*Task description*
Show the lines below that contain the string "OLED".

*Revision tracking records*
────────────────────

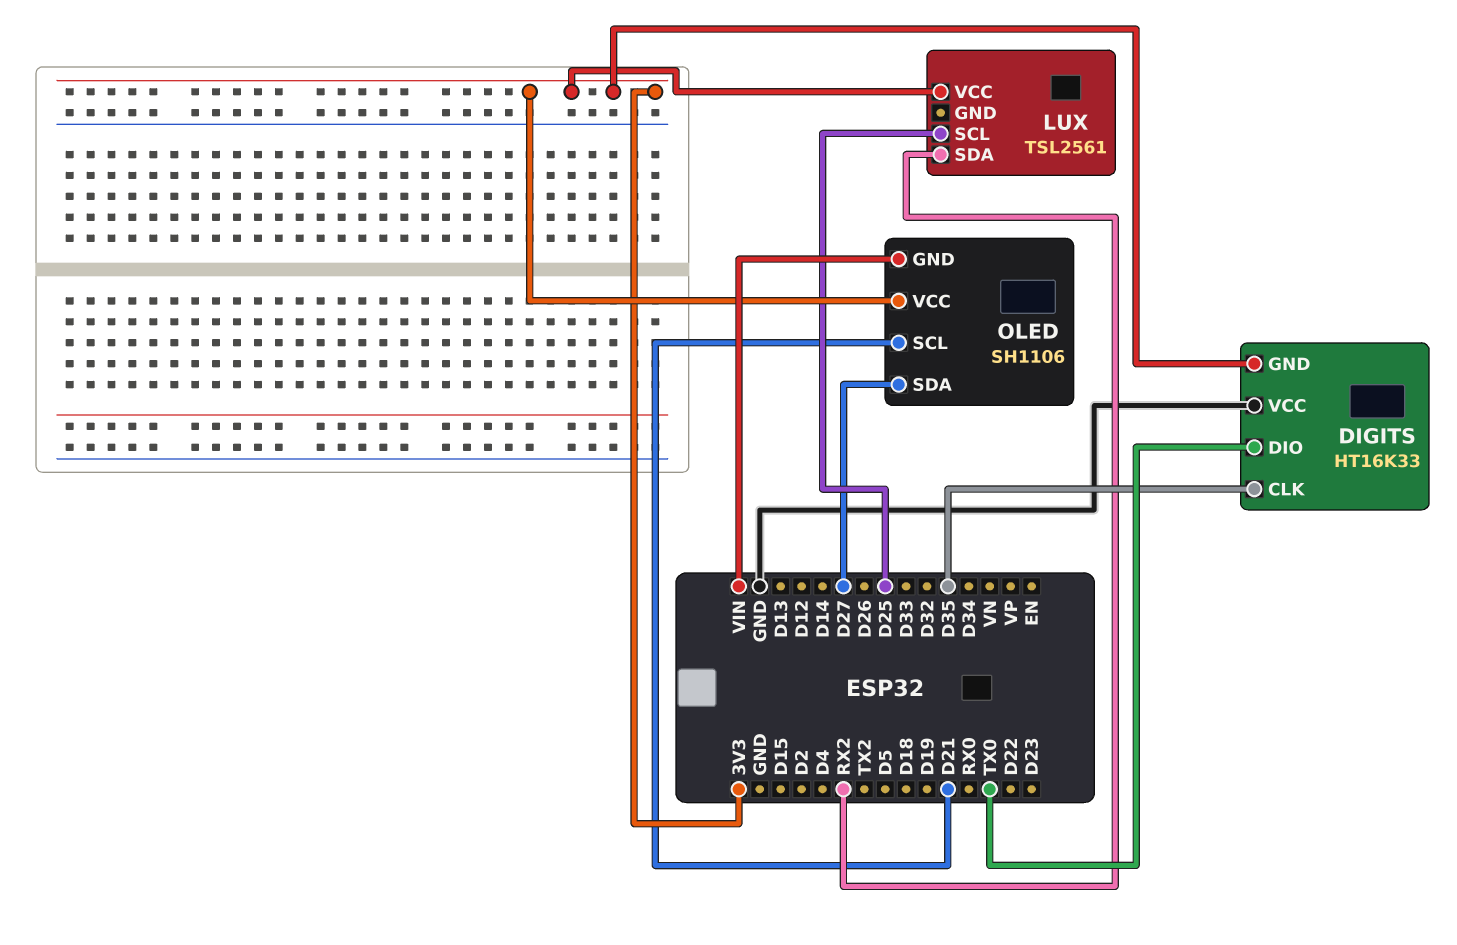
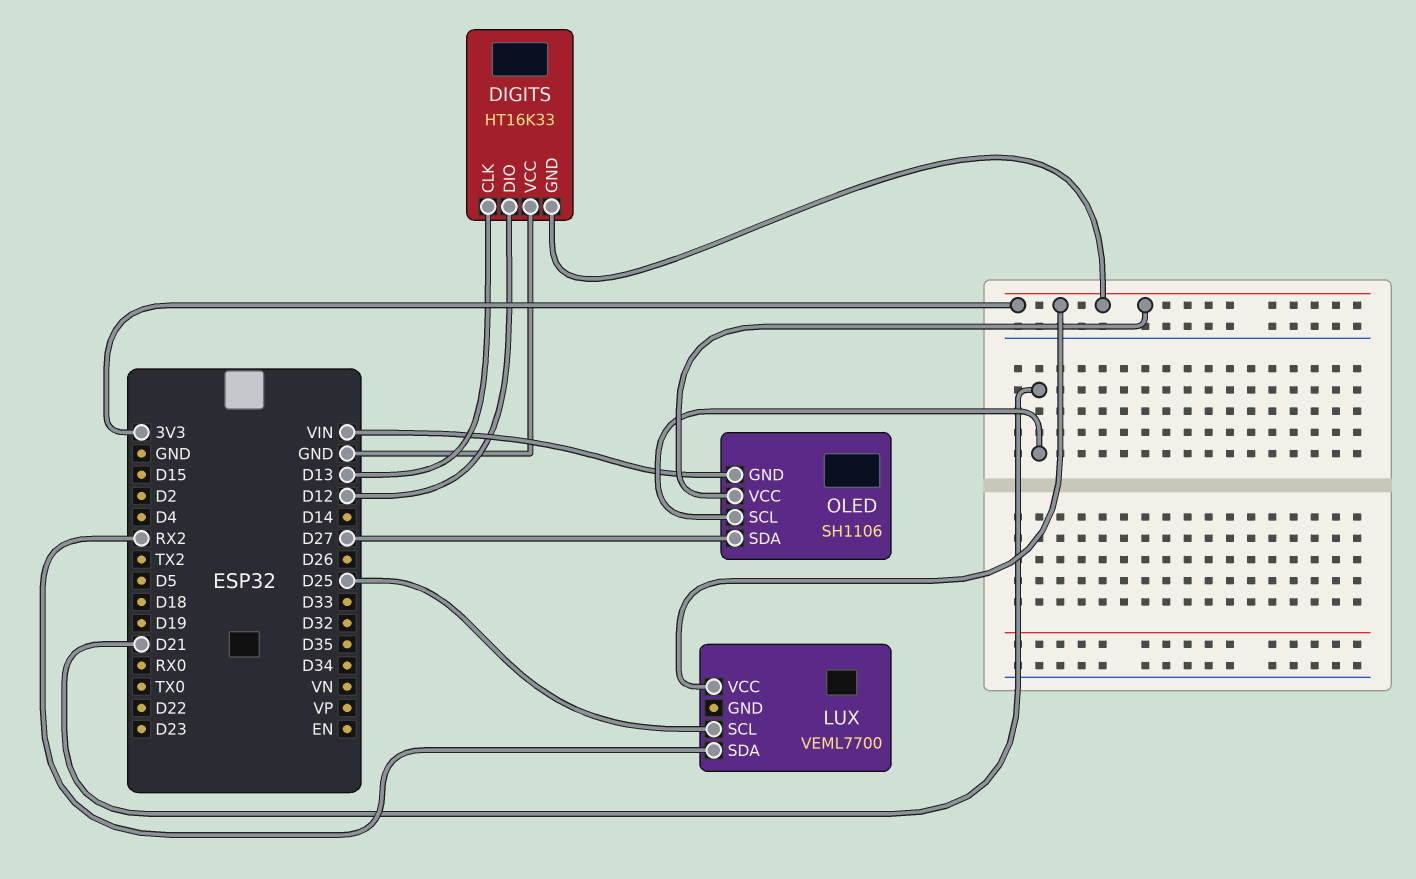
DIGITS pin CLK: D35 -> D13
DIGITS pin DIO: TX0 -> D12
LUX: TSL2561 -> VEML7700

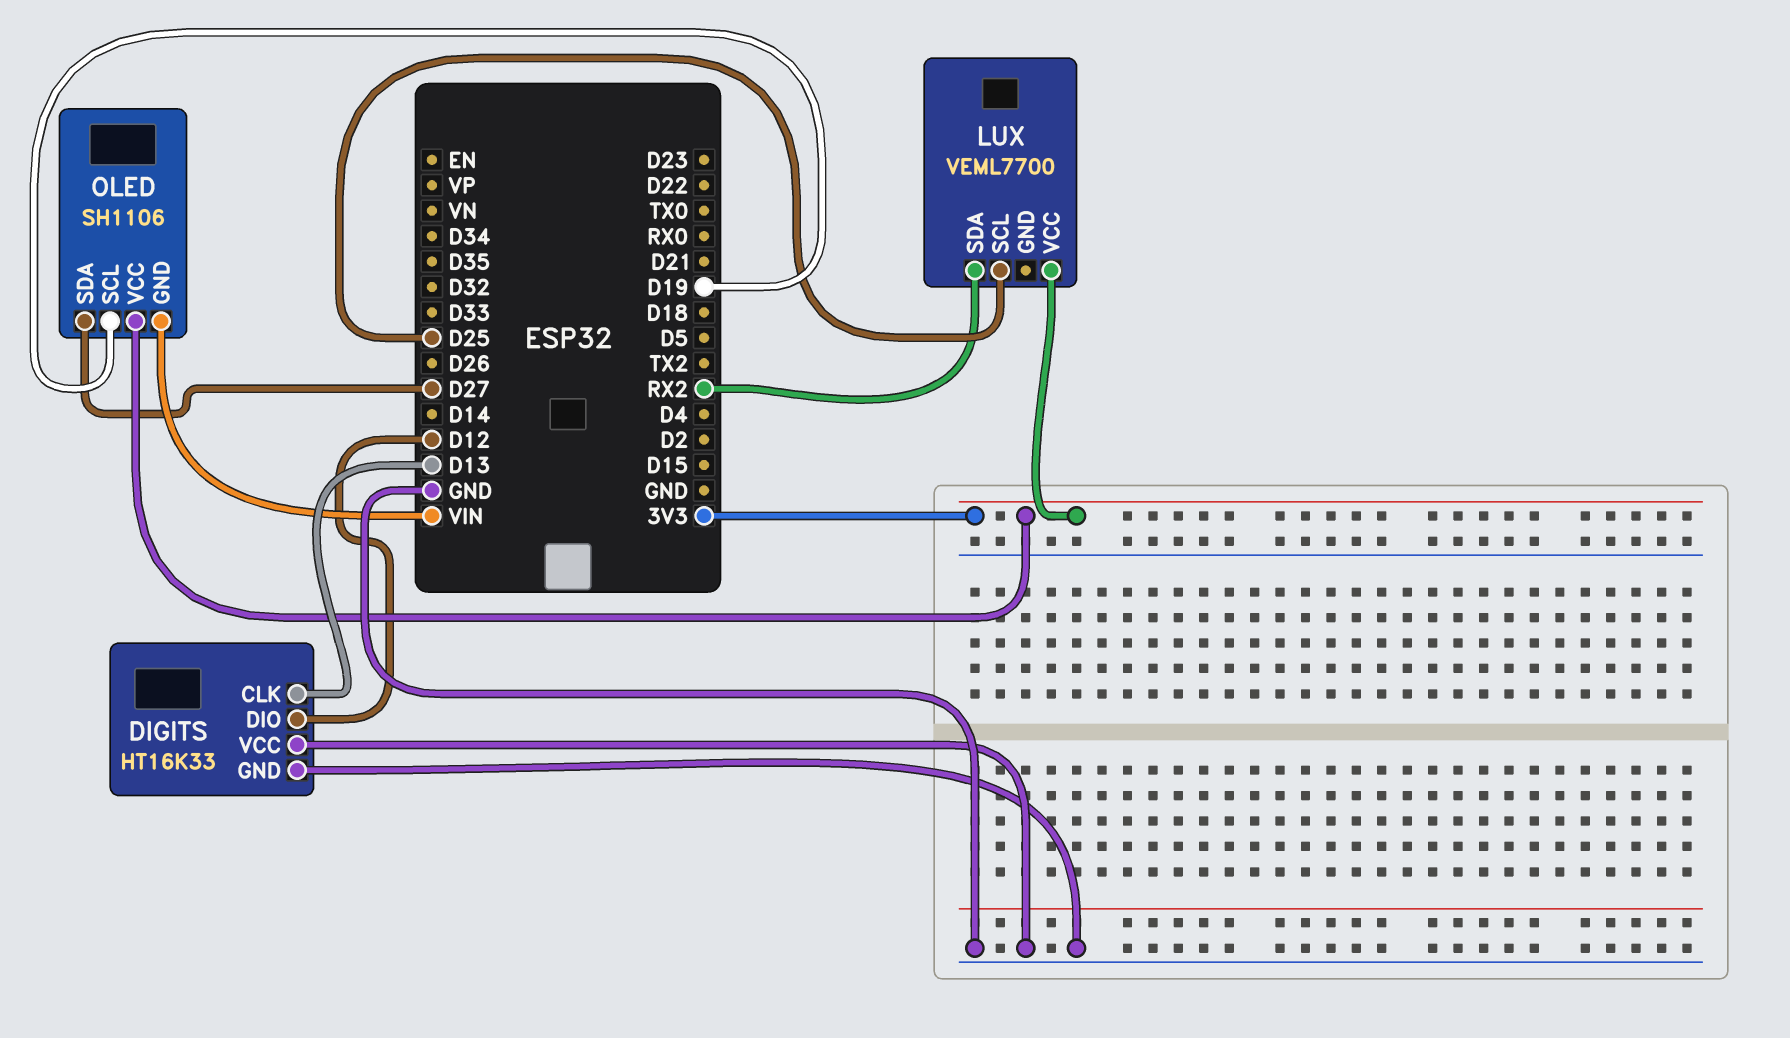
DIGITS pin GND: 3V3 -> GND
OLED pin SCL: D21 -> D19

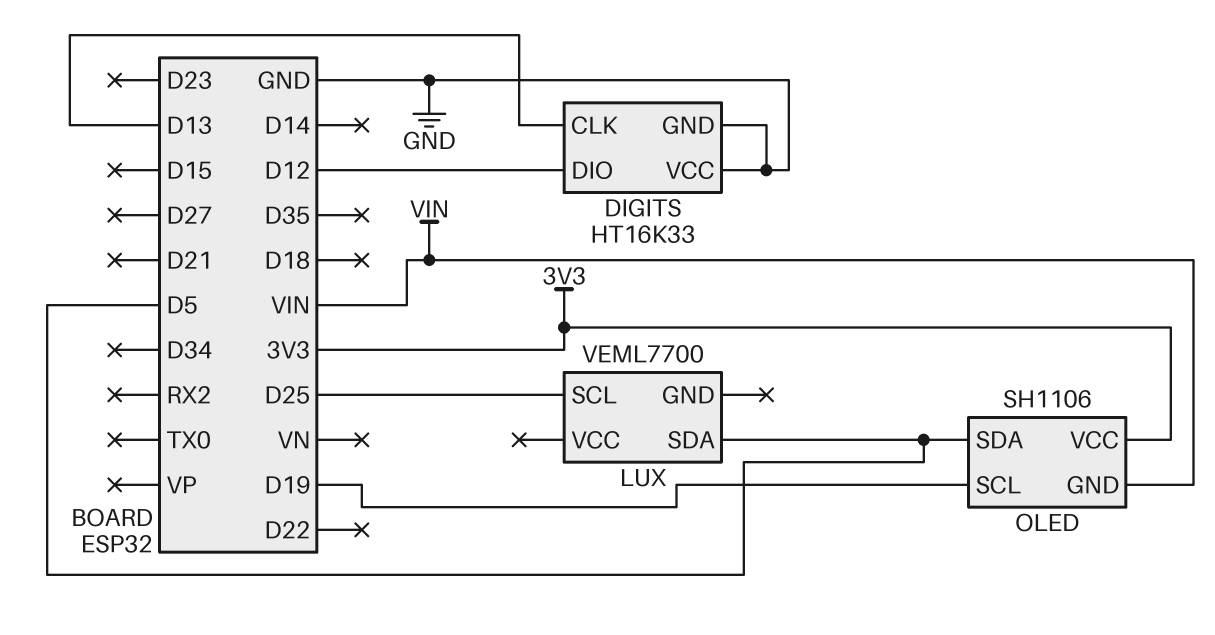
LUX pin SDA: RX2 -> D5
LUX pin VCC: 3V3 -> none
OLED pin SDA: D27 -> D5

────────────────────

*Output for this task*
OLED pin SCL: D21 -> D19
OLED pin SDA: D27 -> D5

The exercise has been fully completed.